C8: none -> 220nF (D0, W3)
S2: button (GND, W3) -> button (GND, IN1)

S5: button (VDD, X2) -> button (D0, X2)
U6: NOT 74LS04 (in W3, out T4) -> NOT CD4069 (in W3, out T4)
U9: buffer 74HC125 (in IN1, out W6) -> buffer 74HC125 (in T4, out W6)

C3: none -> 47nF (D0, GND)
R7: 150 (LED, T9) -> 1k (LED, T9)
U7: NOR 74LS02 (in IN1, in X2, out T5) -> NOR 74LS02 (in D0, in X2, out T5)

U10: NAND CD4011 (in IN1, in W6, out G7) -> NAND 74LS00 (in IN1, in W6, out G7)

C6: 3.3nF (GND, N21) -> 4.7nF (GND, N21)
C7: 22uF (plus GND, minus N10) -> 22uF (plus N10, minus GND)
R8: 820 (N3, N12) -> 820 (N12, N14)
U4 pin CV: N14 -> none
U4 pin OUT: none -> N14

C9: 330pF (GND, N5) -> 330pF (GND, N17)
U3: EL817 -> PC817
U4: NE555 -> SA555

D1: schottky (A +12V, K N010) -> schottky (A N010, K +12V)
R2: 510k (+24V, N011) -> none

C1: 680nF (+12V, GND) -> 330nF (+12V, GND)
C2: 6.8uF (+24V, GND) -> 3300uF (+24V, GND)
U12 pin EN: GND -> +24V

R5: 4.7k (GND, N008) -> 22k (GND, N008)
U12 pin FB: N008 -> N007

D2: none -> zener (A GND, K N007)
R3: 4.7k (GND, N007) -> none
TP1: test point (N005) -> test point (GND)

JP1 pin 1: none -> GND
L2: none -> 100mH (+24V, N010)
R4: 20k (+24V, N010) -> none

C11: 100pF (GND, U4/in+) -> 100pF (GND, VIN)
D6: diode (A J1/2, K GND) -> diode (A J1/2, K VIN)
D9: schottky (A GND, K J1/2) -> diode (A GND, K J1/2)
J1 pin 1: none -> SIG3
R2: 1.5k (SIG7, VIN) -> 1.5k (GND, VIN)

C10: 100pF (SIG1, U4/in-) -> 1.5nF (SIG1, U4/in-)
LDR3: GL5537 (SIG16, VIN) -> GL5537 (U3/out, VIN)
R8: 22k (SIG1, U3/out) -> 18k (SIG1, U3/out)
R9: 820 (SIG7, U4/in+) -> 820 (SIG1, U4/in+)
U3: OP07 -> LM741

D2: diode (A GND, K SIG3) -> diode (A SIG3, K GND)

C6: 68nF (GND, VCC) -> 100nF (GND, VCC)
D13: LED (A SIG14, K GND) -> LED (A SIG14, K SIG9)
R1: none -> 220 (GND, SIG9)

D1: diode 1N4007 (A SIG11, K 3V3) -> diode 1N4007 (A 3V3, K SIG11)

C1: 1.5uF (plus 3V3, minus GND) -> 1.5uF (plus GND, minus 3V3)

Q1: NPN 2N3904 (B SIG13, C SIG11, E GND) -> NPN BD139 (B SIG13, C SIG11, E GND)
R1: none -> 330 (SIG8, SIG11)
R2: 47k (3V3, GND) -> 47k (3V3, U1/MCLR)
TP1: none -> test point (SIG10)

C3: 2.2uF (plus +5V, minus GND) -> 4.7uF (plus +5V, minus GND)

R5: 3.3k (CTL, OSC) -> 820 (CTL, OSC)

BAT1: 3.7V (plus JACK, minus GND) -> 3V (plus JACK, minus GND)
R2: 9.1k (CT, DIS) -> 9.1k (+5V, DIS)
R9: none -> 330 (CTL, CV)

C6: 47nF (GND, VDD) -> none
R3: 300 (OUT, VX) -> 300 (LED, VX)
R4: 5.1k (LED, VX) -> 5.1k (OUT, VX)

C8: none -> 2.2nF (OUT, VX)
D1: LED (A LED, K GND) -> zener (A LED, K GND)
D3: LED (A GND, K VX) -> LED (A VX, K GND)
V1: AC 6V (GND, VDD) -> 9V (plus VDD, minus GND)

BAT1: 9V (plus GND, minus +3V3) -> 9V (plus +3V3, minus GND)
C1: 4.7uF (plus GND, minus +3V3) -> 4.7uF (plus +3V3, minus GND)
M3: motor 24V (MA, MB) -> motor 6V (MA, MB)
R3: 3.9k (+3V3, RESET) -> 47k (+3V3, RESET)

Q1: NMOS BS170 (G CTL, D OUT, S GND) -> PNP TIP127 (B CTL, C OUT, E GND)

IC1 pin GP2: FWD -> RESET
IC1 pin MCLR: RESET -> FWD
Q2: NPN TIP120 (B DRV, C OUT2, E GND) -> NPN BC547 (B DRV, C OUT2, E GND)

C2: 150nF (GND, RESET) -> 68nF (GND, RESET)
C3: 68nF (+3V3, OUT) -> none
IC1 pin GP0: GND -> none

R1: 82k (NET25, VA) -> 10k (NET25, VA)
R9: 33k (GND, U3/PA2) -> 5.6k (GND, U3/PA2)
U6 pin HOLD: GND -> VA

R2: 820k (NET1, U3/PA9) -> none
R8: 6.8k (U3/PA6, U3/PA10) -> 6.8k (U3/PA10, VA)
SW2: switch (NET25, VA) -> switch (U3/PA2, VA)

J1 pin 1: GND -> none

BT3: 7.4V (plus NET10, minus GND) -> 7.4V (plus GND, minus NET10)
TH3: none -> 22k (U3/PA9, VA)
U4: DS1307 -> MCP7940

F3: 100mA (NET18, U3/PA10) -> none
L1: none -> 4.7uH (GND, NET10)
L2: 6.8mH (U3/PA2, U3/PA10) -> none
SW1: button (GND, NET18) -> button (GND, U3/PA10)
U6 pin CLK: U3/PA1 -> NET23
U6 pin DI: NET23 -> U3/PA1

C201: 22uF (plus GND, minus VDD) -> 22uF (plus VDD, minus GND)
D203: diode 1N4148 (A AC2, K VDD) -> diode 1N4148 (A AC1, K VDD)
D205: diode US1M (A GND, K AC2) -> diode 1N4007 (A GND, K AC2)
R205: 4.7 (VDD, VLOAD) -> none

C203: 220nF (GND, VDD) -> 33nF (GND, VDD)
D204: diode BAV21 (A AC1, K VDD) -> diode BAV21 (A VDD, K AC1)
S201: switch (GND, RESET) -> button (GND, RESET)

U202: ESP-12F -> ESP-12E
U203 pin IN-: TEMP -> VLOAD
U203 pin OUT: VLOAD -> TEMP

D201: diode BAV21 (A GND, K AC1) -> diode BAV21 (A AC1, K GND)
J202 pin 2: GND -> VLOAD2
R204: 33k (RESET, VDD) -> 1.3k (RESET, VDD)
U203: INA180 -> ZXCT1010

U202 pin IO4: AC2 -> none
::::::::::
The problem — Reproduce verbatim the range of lines that opens the records and closes with the line containing "U7: NOR 74LS02". Omit everything after it.

Exercise answer —
C8: none -> 220nF (D0, W3)
S2: button (GND, W3) -> button (GND, IN1)

S5: button (VDD, X2) -> button (D0, X2)
U6: NOT 74LS04 (in W3, out T4) -> NOT CD4069 (in W3, out T4)
U9: buffer 74HC125 (in IN1, out W6) -> buffer 74HC125 (in T4, out W6)

C3: none -> 47nF (D0, GND)
R7: 150 (LED, T9) -> 1k (LED, T9)
U7: NOR 74LS02 (in IN1, in X2, out T5) -> NOR 74LS02 (in D0, in X2, out T5)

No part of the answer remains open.